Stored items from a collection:
= Beginning of Section =

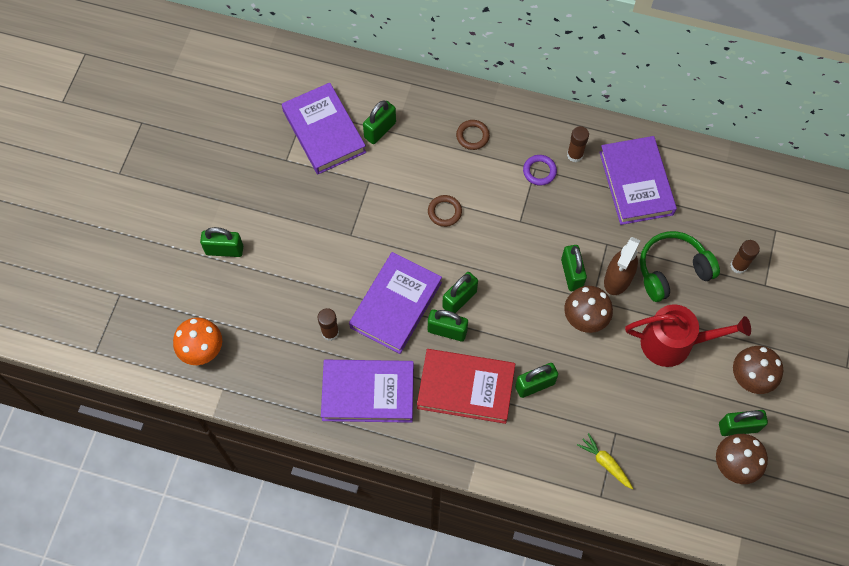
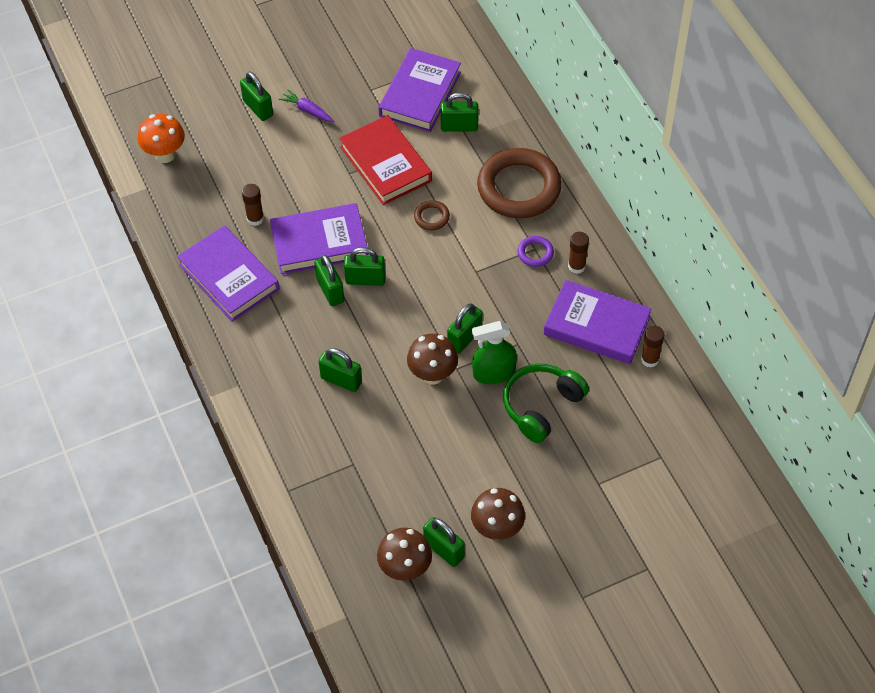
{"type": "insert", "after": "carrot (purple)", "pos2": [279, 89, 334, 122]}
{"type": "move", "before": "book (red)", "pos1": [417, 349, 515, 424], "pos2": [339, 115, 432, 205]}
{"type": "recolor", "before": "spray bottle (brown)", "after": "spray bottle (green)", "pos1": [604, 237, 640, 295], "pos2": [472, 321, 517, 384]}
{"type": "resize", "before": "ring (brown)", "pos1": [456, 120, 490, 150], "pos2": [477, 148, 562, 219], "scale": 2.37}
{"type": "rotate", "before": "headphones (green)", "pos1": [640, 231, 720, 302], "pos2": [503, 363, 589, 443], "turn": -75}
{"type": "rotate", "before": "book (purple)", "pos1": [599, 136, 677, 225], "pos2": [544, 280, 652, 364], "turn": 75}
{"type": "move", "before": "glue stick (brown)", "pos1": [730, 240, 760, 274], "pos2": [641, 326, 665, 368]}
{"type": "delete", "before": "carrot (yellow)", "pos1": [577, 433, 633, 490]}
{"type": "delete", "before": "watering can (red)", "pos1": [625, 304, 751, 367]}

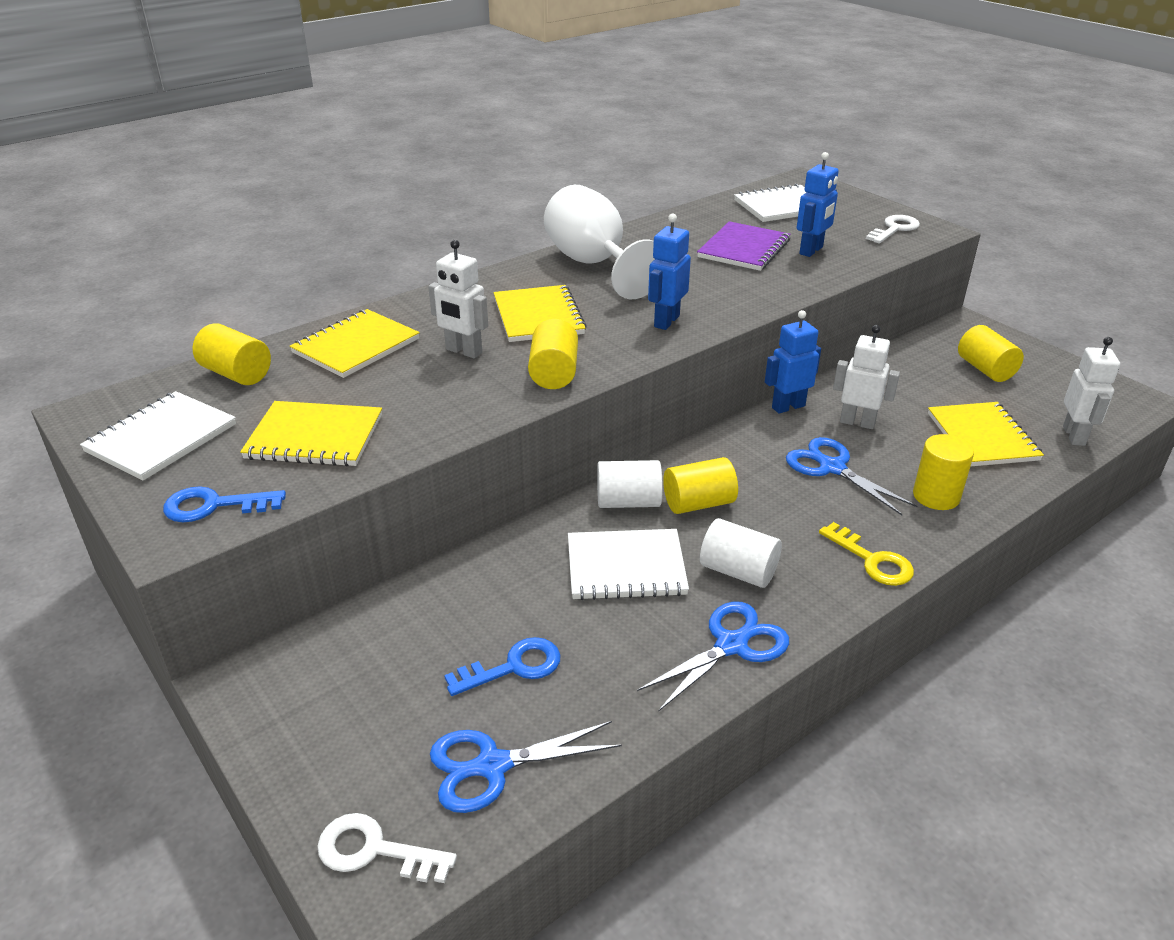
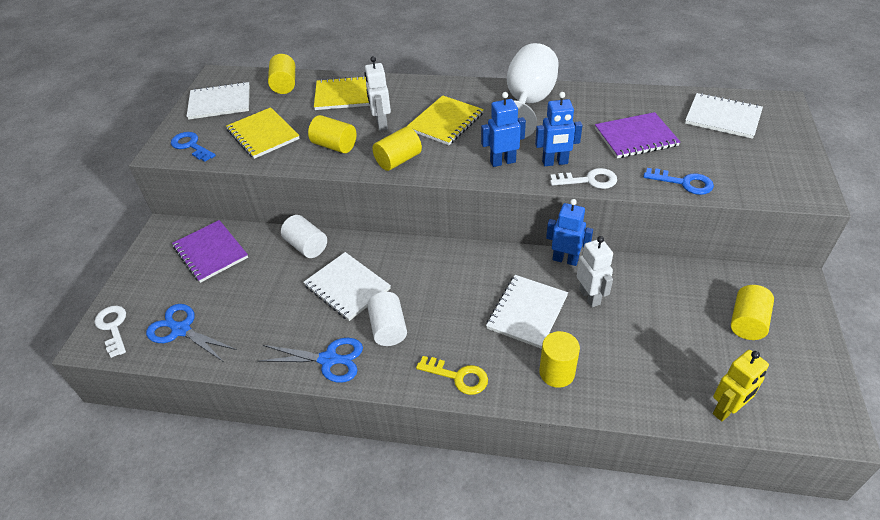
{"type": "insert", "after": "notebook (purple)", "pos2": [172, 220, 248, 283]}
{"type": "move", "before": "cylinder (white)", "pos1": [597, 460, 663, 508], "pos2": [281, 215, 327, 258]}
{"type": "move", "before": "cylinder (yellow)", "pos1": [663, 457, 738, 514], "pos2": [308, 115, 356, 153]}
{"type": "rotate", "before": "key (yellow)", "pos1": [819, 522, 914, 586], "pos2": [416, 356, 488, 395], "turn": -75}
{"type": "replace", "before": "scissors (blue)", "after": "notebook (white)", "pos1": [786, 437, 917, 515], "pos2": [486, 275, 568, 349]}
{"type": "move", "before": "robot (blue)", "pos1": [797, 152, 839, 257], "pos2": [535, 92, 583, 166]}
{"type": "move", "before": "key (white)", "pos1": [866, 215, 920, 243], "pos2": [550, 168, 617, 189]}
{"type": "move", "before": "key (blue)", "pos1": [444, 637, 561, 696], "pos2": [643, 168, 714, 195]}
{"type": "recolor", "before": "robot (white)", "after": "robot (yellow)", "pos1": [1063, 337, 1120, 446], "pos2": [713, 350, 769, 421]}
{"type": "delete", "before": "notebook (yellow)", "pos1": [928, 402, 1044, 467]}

= End of Section =

### About this task
Reply with only the number of lines in the entries that hold the word "carrot".

### The completed task
2